**Exercise aim**:
Below are records; reproduce exactly the lines from the one that has "grey shoe [224,213,272,242]" through the one that has "grey clock [477,216,528,266]", ends included, and nothing more.
===== Data for this exercise
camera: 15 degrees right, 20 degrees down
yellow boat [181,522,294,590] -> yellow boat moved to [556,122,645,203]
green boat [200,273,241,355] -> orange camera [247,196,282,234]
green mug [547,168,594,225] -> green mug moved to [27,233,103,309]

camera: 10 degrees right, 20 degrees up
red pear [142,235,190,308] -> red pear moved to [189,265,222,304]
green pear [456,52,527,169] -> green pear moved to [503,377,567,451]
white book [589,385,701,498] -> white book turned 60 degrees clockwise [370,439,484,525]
==========
===== Data for this exercise
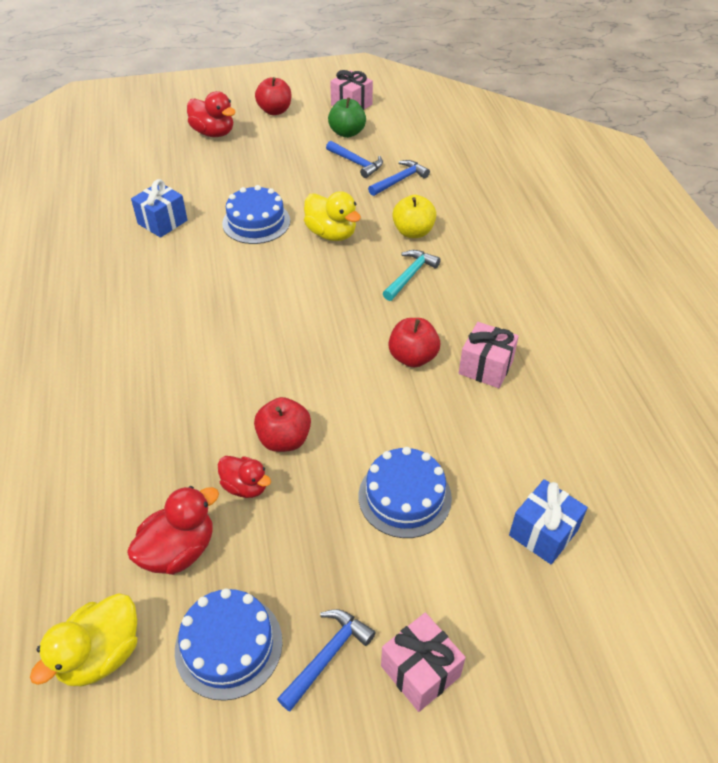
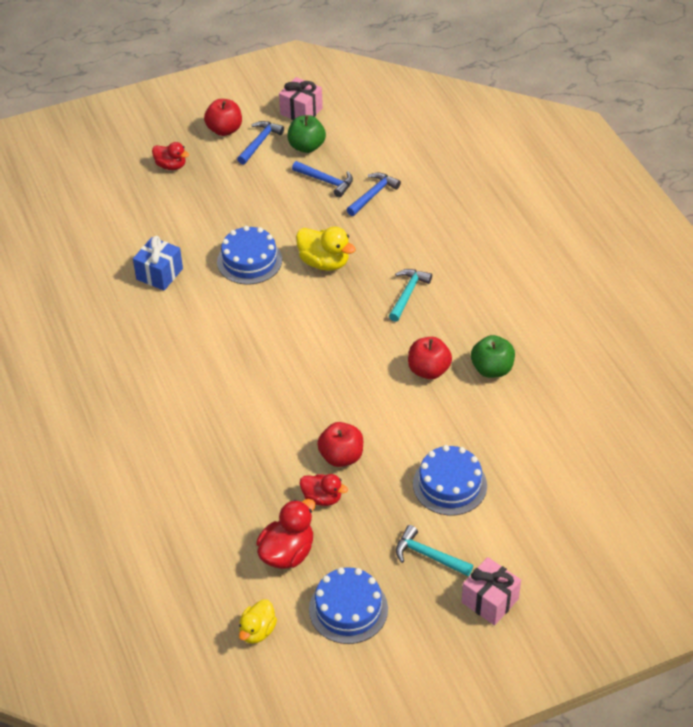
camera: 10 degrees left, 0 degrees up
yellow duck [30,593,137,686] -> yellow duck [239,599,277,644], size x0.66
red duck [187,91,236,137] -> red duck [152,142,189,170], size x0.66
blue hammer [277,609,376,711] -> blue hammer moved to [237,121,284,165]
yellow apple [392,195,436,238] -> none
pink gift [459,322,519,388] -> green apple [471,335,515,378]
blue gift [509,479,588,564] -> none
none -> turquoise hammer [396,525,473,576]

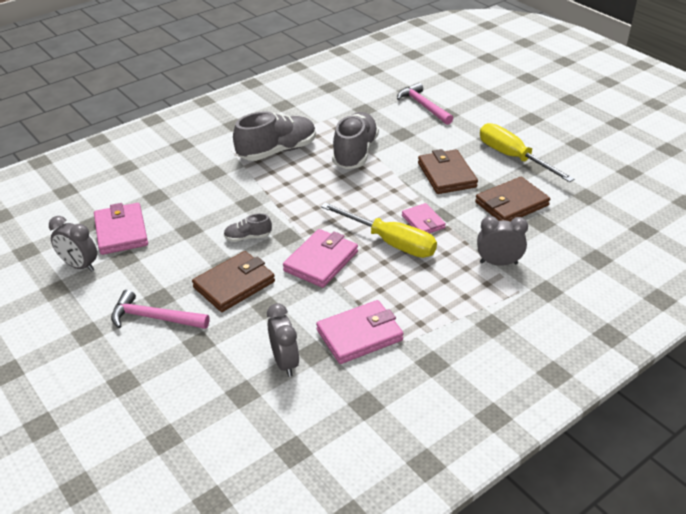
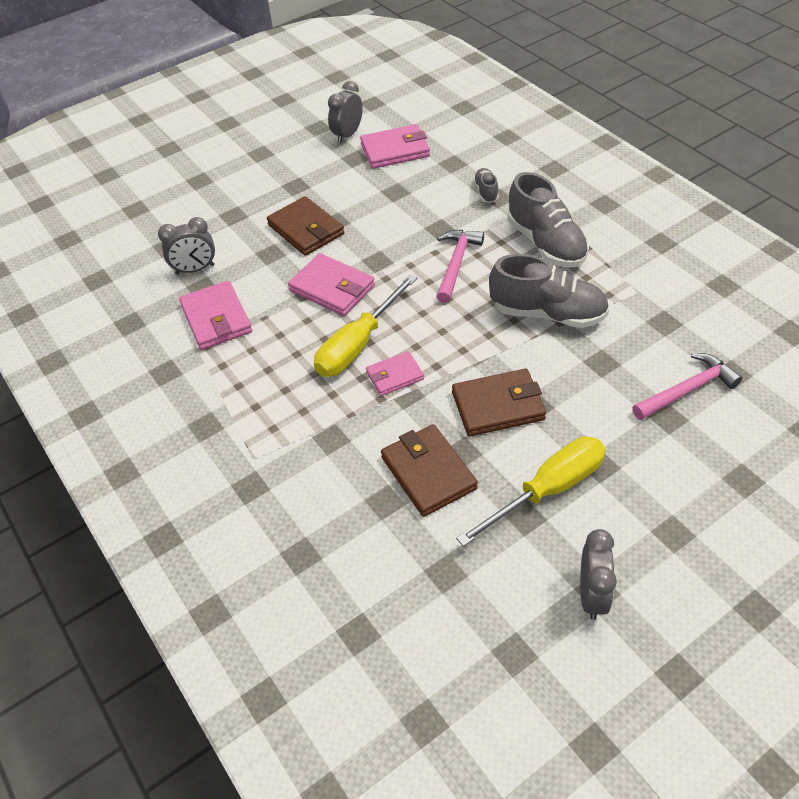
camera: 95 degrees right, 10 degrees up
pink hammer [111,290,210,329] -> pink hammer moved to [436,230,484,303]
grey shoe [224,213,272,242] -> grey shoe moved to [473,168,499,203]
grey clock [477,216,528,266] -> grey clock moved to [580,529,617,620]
==========
**Task answer**:
grey shoe [224,213,272,242] -> grey shoe moved to [473,168,499,203]
grey clock [477,216,528,266] -> grey clock moved to [580,529,617,620]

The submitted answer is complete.